*The input*:

──────────────────────────────

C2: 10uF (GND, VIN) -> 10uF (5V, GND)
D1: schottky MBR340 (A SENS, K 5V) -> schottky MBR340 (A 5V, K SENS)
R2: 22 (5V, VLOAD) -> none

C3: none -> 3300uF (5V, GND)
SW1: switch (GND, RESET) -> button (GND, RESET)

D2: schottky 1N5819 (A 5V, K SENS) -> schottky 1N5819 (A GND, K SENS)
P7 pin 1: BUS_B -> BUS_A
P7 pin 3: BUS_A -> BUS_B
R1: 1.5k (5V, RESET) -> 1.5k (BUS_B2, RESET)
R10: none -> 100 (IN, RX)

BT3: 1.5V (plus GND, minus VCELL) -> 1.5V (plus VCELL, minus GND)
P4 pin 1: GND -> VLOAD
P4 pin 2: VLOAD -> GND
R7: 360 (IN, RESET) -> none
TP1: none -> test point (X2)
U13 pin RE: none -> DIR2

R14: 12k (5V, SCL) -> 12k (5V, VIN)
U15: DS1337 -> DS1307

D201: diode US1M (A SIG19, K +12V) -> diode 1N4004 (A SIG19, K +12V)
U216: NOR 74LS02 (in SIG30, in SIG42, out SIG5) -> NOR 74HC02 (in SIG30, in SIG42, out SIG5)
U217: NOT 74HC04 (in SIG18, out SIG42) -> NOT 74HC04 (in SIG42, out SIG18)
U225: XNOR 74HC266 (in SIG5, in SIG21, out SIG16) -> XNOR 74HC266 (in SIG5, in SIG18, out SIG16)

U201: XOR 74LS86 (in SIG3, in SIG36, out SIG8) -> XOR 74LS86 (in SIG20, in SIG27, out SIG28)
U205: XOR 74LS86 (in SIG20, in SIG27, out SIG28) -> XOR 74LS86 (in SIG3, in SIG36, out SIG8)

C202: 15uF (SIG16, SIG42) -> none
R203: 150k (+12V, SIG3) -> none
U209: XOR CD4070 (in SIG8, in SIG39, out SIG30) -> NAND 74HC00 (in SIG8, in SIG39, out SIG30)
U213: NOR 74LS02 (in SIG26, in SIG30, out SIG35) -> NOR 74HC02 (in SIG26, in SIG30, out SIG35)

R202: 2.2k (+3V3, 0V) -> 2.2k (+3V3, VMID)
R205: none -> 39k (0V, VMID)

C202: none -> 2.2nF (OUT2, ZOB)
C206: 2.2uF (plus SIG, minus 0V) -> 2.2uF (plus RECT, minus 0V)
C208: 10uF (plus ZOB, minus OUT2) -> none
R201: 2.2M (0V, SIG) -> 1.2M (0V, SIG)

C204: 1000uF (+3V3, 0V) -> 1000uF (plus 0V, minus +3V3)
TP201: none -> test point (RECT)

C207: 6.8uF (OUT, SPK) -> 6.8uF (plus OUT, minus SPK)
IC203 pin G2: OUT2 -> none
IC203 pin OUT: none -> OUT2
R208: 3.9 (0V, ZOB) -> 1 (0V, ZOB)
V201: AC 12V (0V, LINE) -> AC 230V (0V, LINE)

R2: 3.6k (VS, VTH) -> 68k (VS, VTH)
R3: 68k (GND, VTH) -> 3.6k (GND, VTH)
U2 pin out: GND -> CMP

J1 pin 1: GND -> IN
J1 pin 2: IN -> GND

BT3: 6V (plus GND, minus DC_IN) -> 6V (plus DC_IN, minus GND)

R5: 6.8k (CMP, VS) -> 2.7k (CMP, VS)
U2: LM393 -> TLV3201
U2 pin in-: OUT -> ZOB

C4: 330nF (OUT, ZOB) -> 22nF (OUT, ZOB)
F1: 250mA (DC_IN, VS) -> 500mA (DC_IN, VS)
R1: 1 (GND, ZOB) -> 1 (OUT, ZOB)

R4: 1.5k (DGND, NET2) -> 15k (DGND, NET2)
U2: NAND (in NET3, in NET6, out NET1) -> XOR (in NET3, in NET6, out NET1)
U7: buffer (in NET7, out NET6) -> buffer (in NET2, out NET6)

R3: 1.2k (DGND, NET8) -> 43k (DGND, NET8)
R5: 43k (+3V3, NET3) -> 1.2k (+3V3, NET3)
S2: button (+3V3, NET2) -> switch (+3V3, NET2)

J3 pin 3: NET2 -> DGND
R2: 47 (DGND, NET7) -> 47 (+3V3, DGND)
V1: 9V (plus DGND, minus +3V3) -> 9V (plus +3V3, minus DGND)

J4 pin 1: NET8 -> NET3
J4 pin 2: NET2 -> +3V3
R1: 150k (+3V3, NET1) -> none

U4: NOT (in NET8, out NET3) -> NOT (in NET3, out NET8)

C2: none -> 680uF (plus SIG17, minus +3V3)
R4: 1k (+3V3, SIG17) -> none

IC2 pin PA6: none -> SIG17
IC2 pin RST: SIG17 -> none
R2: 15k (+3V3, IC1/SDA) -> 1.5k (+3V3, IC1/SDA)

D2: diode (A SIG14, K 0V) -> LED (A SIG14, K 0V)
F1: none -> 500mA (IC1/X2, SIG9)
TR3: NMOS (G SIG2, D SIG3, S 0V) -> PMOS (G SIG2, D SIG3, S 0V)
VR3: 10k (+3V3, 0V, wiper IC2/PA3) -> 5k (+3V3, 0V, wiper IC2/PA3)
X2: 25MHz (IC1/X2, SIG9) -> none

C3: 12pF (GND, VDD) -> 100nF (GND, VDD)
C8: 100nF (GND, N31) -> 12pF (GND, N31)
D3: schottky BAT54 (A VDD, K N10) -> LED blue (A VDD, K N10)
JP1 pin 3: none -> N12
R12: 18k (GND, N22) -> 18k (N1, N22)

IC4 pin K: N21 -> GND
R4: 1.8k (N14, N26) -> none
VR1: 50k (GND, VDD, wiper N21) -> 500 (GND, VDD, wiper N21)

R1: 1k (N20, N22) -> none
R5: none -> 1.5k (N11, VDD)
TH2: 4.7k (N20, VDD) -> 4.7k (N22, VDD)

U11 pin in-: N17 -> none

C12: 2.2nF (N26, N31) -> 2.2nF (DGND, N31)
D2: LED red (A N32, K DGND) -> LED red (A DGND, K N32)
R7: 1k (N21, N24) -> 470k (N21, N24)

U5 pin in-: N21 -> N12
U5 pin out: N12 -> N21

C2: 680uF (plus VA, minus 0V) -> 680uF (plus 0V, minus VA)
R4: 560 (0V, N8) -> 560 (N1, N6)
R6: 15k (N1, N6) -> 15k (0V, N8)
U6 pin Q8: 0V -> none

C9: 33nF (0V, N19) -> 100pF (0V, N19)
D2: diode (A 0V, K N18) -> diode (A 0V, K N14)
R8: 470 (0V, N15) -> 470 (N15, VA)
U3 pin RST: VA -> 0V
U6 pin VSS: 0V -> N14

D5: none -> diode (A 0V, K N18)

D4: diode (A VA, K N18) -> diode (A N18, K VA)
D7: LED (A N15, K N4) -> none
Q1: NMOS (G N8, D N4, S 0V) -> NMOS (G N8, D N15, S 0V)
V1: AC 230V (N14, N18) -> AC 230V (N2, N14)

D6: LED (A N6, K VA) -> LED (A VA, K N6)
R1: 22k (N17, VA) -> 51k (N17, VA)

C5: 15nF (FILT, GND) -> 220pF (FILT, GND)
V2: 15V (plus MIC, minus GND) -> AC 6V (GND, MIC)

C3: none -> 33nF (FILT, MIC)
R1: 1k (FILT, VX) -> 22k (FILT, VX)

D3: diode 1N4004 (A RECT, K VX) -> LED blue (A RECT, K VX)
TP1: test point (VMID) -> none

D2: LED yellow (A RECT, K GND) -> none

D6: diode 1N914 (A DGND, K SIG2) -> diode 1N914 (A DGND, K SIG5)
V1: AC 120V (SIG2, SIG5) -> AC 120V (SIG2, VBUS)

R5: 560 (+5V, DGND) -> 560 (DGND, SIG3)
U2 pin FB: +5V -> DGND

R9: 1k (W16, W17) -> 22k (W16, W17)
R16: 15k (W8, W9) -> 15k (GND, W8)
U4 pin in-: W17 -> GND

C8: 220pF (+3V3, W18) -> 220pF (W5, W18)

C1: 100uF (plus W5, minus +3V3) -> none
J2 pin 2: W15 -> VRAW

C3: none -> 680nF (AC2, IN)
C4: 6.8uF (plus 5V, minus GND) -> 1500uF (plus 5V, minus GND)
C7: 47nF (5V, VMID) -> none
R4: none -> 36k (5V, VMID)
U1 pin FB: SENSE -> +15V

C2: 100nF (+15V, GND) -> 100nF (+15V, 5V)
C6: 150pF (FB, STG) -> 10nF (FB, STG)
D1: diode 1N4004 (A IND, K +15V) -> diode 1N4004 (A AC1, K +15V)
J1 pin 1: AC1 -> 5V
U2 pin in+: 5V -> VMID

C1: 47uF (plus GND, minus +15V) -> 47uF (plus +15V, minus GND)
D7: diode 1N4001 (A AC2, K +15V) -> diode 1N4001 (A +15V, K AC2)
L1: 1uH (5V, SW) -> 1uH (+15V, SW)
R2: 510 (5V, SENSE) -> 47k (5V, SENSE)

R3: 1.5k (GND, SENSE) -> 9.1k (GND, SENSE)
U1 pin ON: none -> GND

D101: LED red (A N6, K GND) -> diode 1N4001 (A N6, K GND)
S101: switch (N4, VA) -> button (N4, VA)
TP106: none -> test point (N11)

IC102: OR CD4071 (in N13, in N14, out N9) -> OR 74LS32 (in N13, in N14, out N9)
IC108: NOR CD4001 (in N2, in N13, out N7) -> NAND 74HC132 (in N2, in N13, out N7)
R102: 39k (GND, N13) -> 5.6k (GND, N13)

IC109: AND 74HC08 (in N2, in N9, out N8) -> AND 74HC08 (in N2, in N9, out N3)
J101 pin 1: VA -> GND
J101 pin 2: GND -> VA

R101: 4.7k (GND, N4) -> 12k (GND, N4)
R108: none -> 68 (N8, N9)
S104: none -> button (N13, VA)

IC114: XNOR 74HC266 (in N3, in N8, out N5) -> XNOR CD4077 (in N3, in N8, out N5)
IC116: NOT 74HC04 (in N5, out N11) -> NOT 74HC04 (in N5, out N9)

──────────────────────────────

*Prompt*:
Here the output must be the lines above from the line with "R4: 1.5k (DGND, NET2) -> 15k (DGND, NET2)" to the line with "R2: 47 (DGND, NET7) -> 47 (+3V3, DGND)", both included, duplicated word for word and nothing else.

*Completed task*:
R4: 1.5k (DGND, NET2) -> 15k (DGND, NET2)
U2: NAND (in NET3, in NET6, out NET1) -> XOR (in NET3, in NET6, out NET1)
U7: buffer (in NET7, out NET6) -> buffer (in NET2, out NET6)

R3: 1.2k (DGND, NET8) -> 43k (DGND, NET8)
R5: 43k (+3V3, NET3) -> 1.2k (+3V3, NET3)
S2: button (+3V3, NET2) -> switch (+3V3, NET2)

J3 pin 3: NET2 -> DGND
R2: 47 (DGND, NET7) -> 47 (+3V3, DGND)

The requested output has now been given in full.